◆ **Data provided**
══════════════════════════════
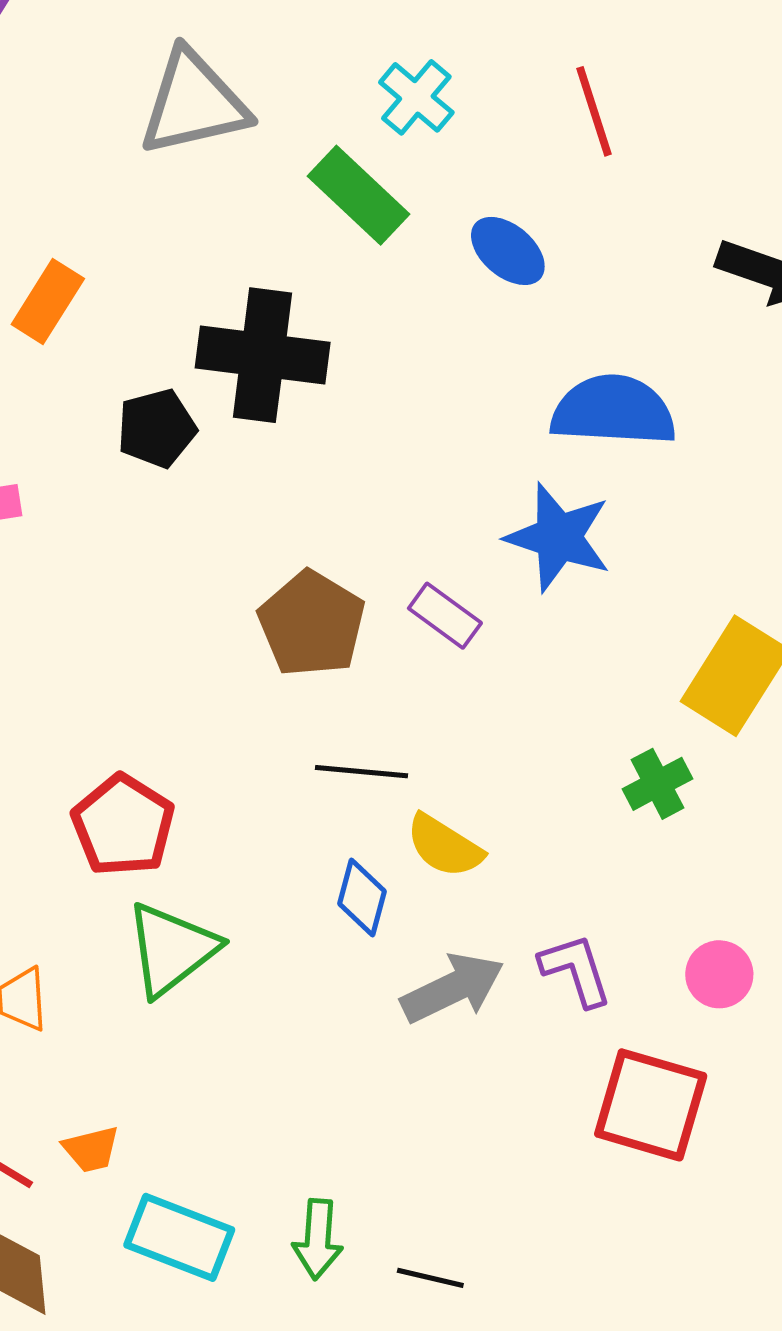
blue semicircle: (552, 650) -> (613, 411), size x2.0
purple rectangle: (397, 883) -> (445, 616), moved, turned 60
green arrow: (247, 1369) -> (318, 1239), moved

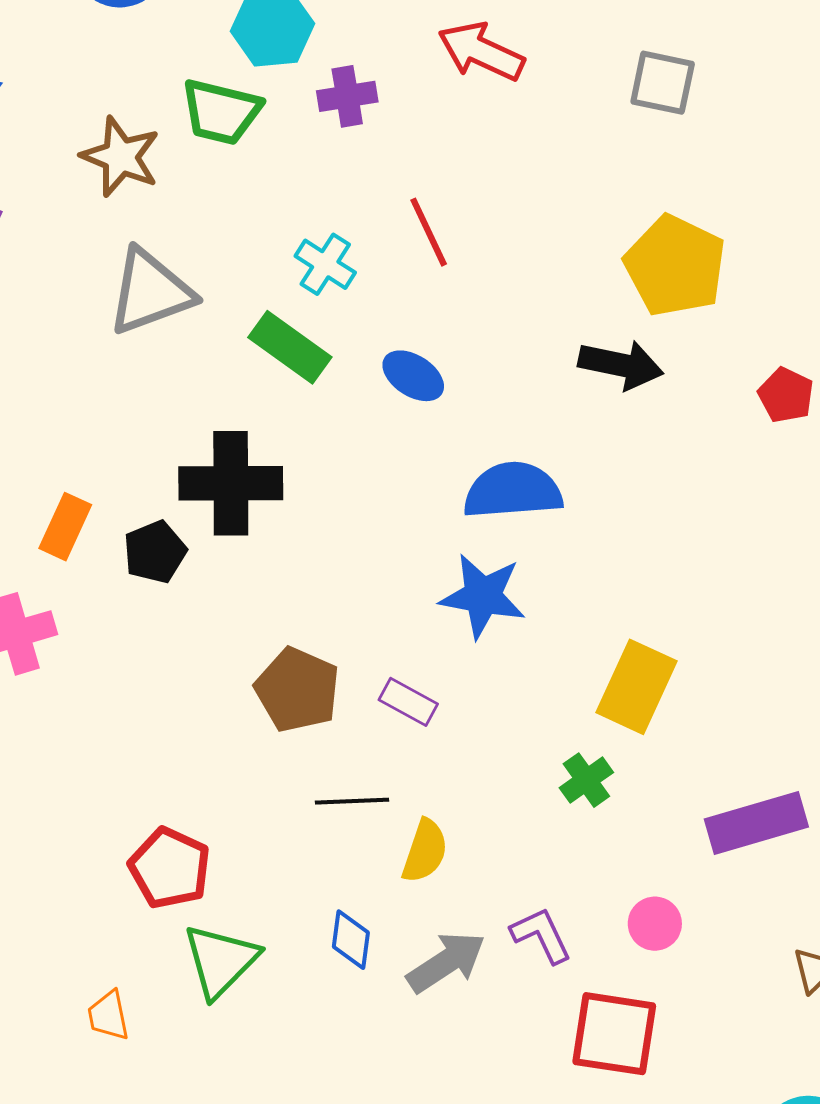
red line: (594, 111) -> (429, 232), moved
orange rectangle: (48, 301) -> (65, 527), moved
purple rectangle: (445, 616) -> (408, 702), moved
yellow semicircle: (444, 846) -> (425, 851), turned -96
blue diamond: (362, 897) -> (351, 940), moved

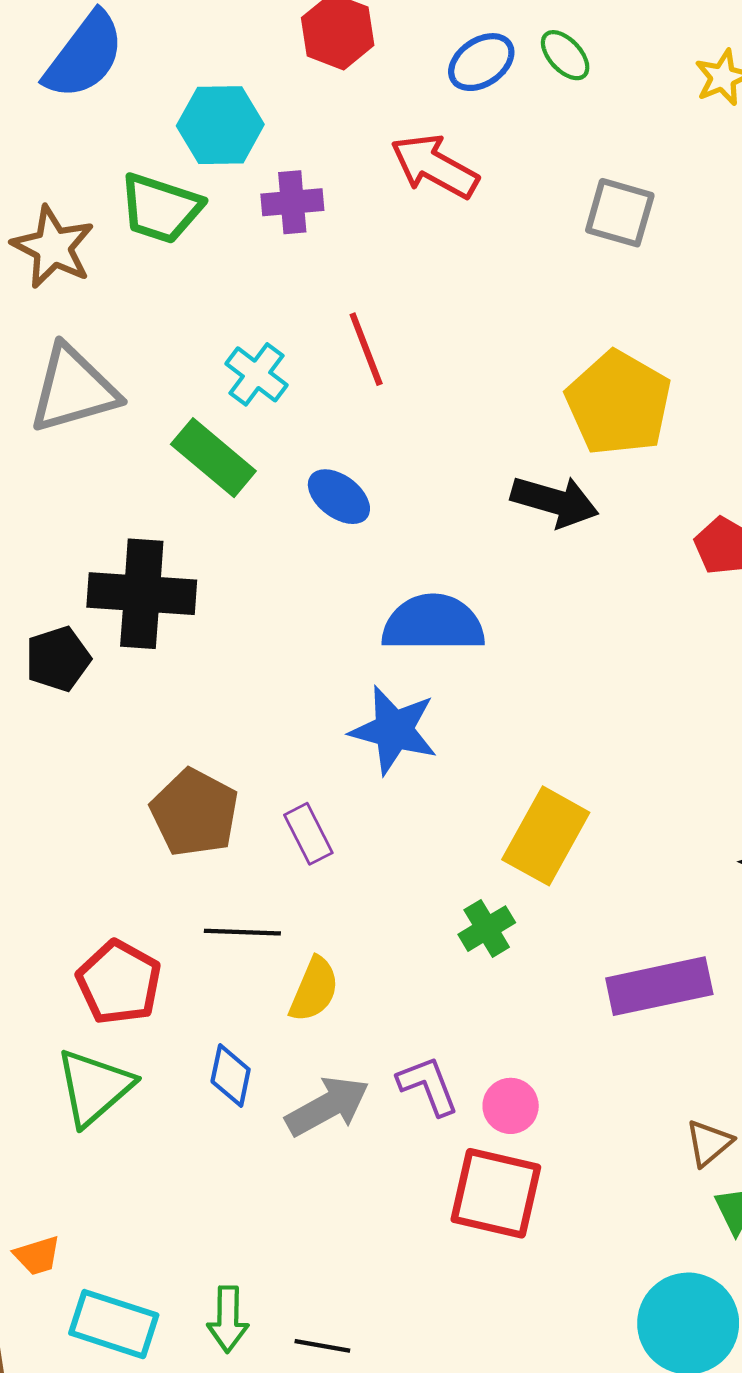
purple rectangle: (408, 702) -> (308, 834), turned 30
red pentagon: (170, 868) -> (119, 982), moved
pink circle: (655, 924) -> (511, 1106), moved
══════════════════════════════
Search the records above for the string "turned". Copy every line that contains it.

purple rectangle: (397, 883) -> (445, 616), moved, turned 60
yellow semicircle: (444, 846) -> (425, 851), turned -96
purple rectangle: (408, 702) -> (308, 834), turned 30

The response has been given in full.